## Source data

= Beginning of Section =

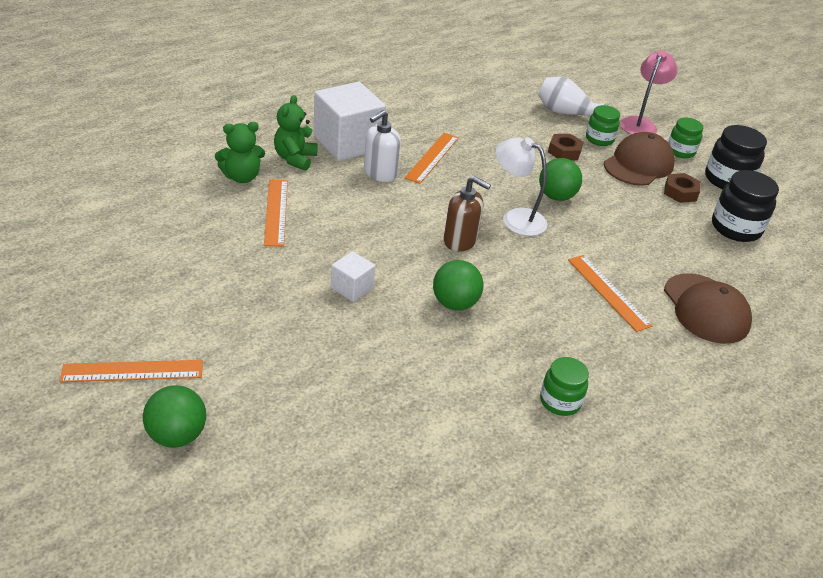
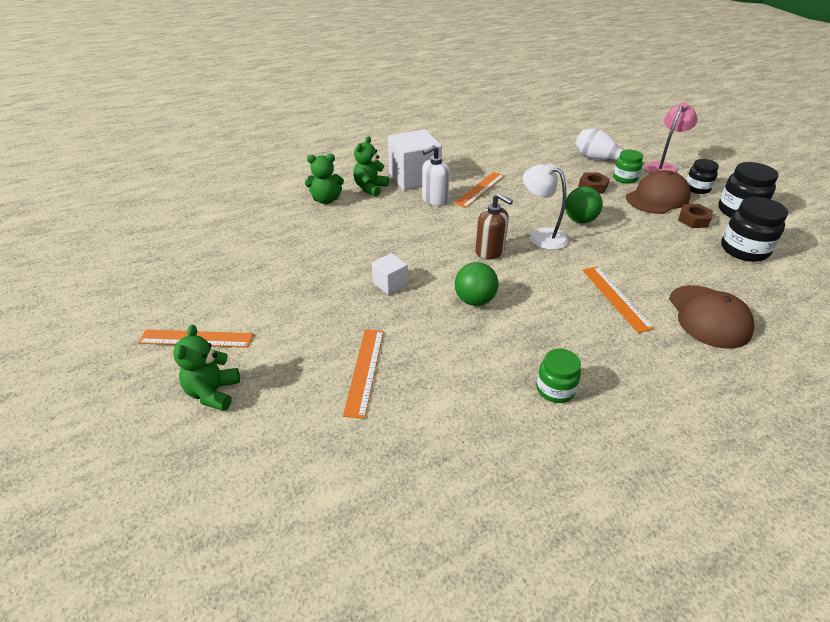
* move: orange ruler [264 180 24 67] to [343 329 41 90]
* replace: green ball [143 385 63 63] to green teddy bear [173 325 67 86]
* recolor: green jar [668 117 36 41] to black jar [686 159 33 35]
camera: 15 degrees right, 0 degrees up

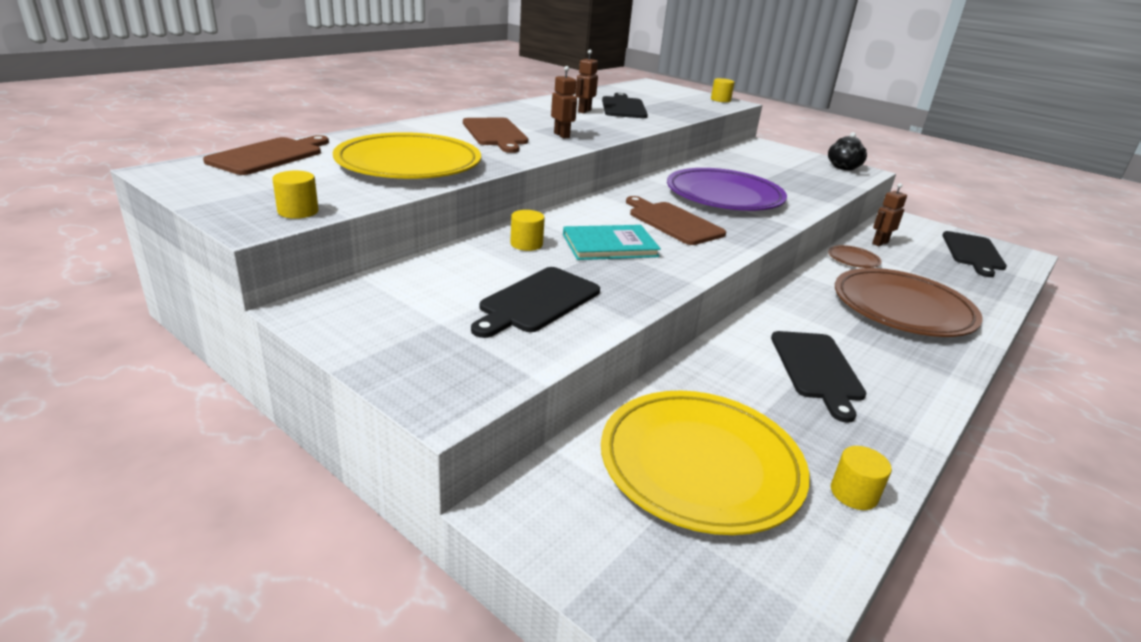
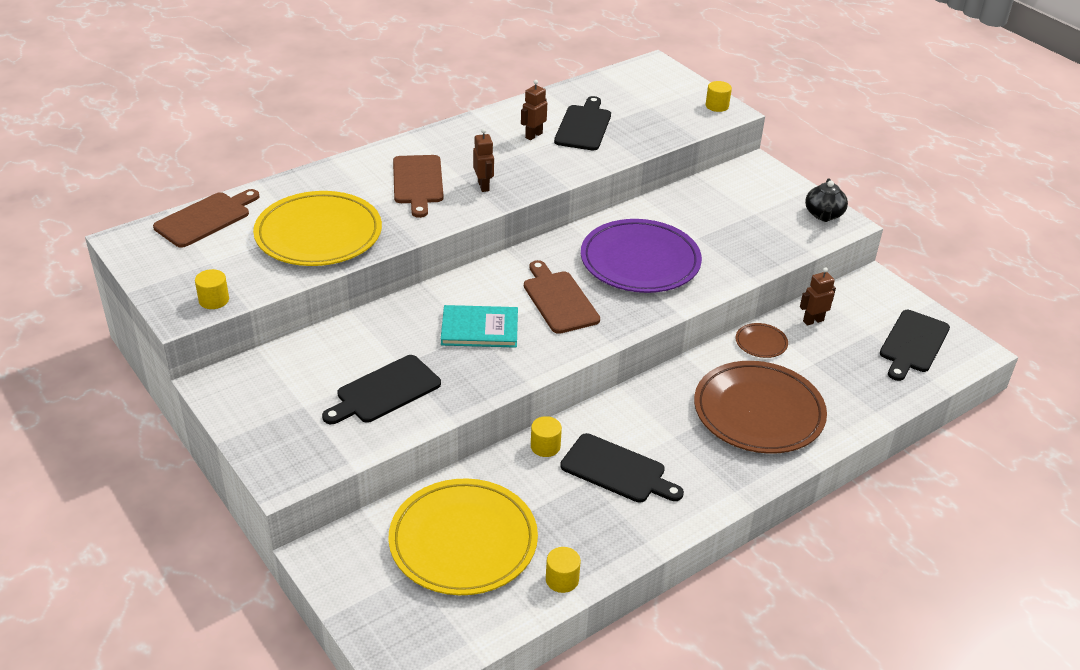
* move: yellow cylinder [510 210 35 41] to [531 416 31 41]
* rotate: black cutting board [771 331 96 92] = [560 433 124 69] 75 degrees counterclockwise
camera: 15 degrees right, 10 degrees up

= End of Section =

## Problem statement
Reproduce the listing above exactly, excluding all pictures.

## Response for this exercise
* move: orange ruler [264 180 24 67] to [343 329 41 90]
* replace: green ball [143 385 63 63] to green teddy bear [173 325 67 86]
* recolor: green jar [668 117 36 41] to black jar [686 159 33 35]
camera: 15 degrees right, 0 degrees up

* move: yellow cylinder [510 210 35 41] to [531 416 31 41]
* rotate: black cutting board [771 331 96 92] = [560 433 124 69] 75 degrees counterclockwise
camera: 15 degrees right, 10 degrees up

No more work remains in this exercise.